Entries shown:
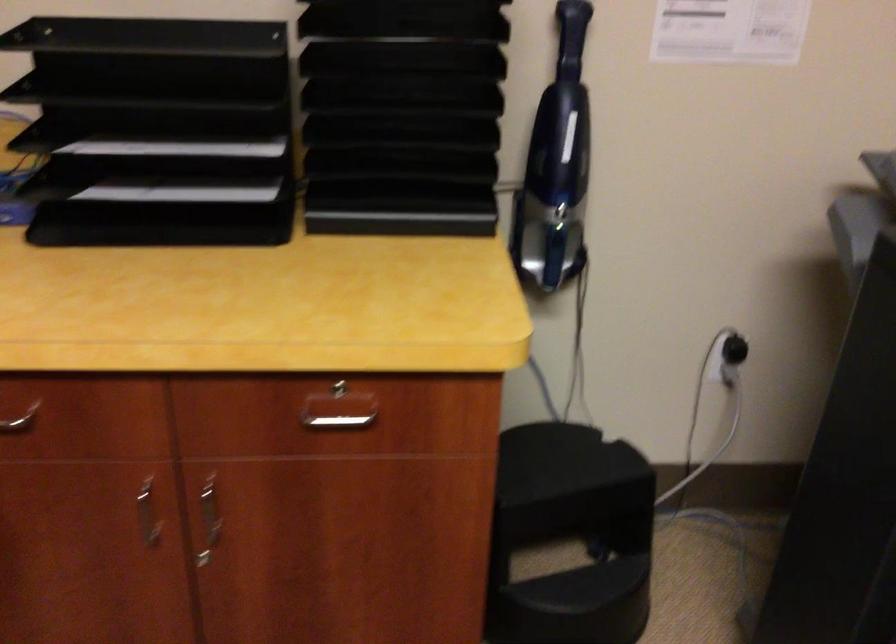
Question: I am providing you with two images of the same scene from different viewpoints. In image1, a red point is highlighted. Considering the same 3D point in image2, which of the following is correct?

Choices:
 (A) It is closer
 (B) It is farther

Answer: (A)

Task details: Rewrite the items above with "red point" swapped for "green point" wherever it occurs, keeping everything else unchanged. Leave out the pictures.

Answer section:
Question: I am providing you with two images of the same scene from different viewpoints. In image1, a green point is highlighted. Considering the same 3D point in image2, which of the following is correct?

Choices:
 (A) It is closer
 (B) It is farther

Answer: (A)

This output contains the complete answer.